• **What the exercise asks**
Could you output, exactly and with nothing else, every line from the one that contains "black brick B3:C5" through the last line of the listing below?

• **Raw data**

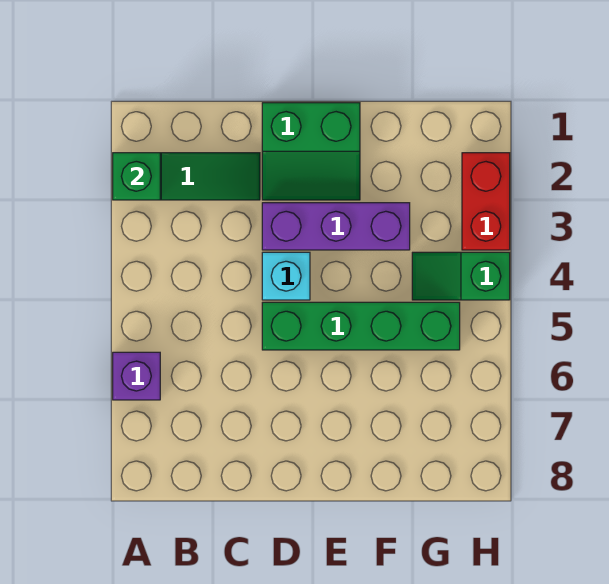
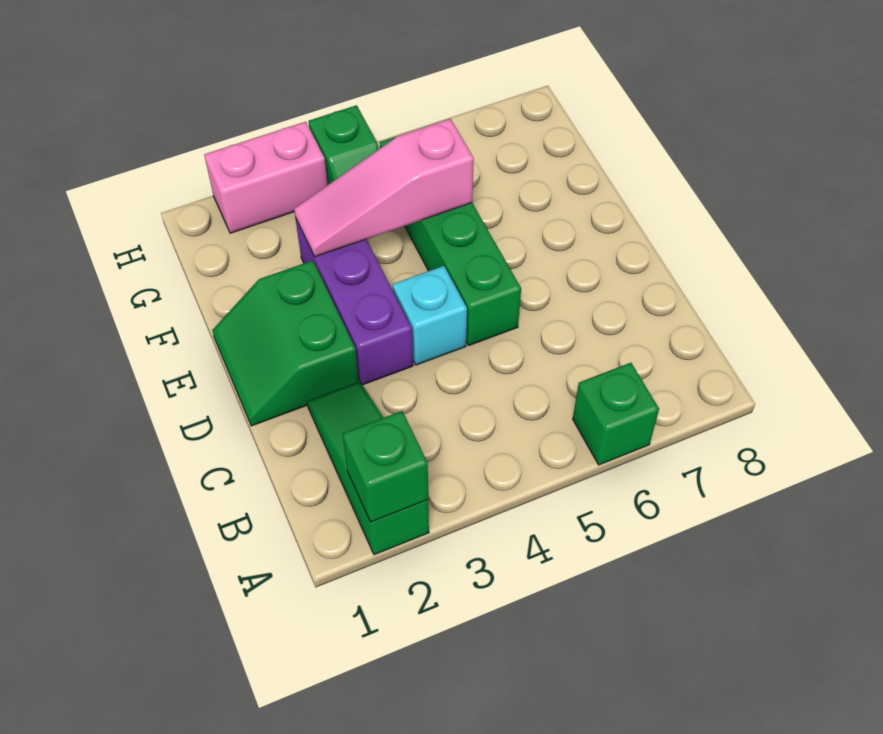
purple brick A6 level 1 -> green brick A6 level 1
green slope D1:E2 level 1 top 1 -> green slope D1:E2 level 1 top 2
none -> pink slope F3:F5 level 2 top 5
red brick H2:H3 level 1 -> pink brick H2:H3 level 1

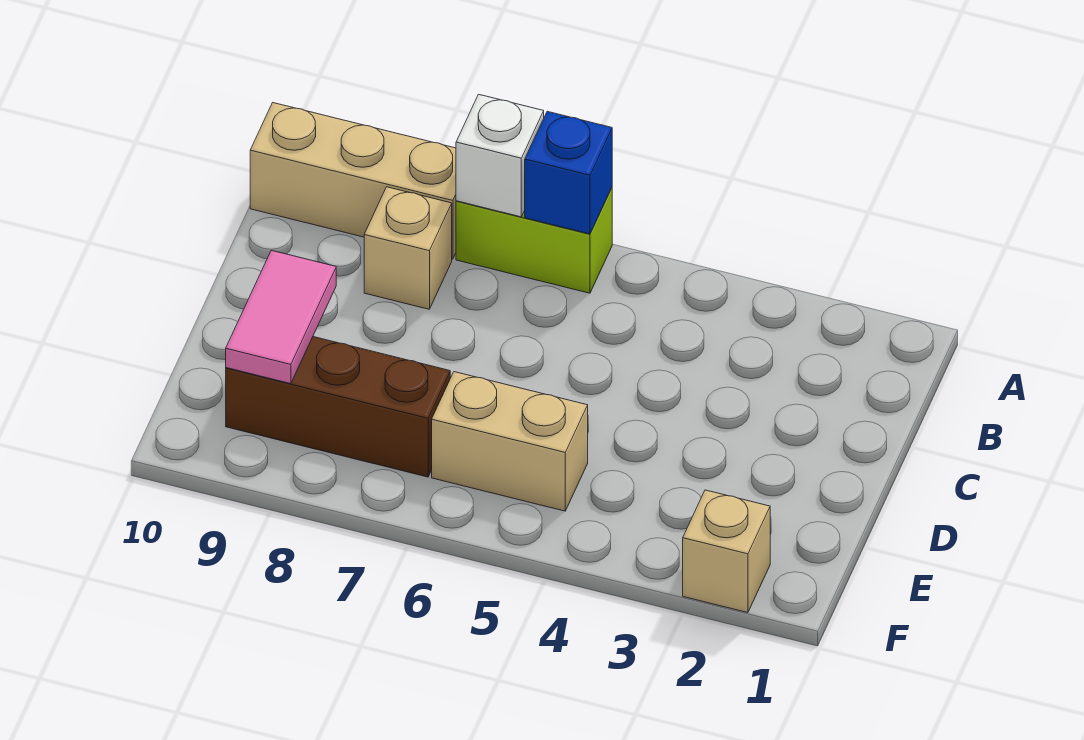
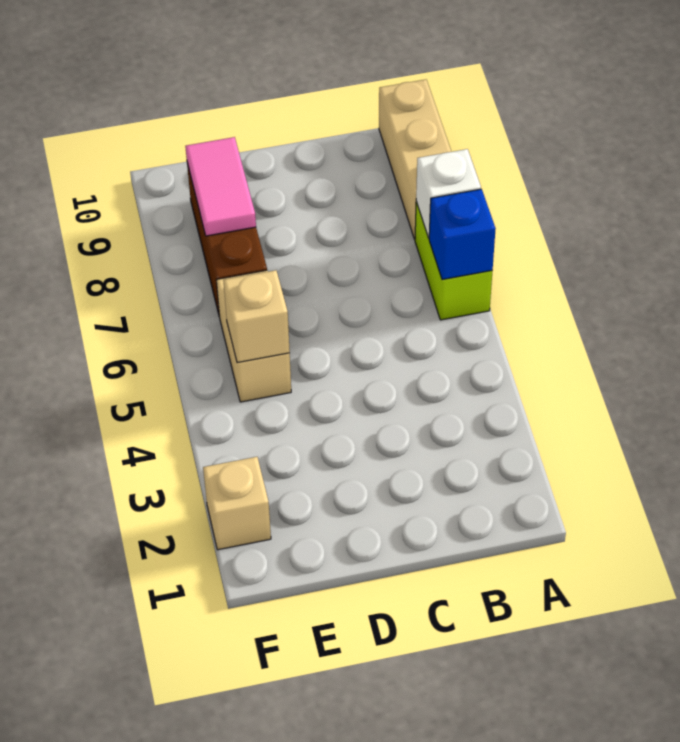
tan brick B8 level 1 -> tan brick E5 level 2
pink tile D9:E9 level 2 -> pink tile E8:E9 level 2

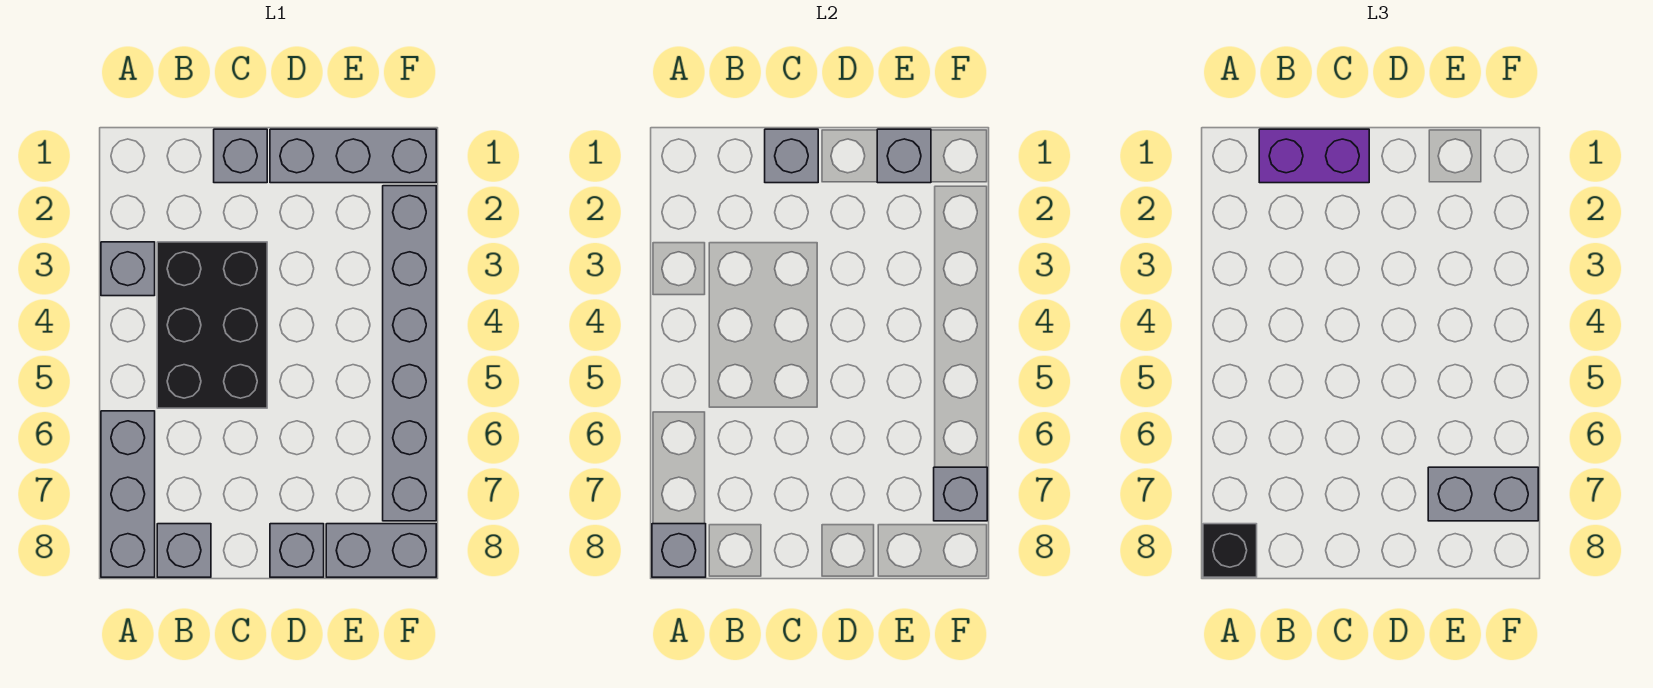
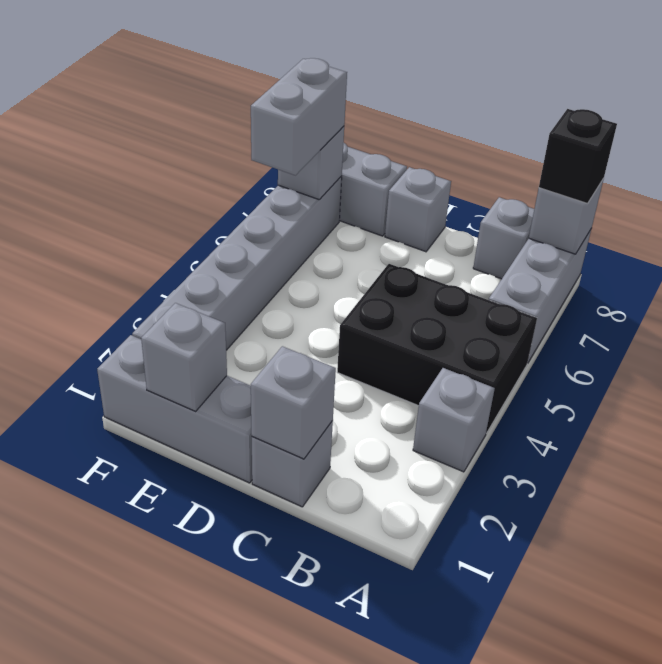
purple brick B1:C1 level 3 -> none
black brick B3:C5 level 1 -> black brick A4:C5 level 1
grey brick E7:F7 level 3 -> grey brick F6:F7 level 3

• **Response to the task**
black brick B3:C5 level 1 -> black brick A4:C5 level 1
grey brick E7:F7 level 3 -> grey brick F6:F7 level 3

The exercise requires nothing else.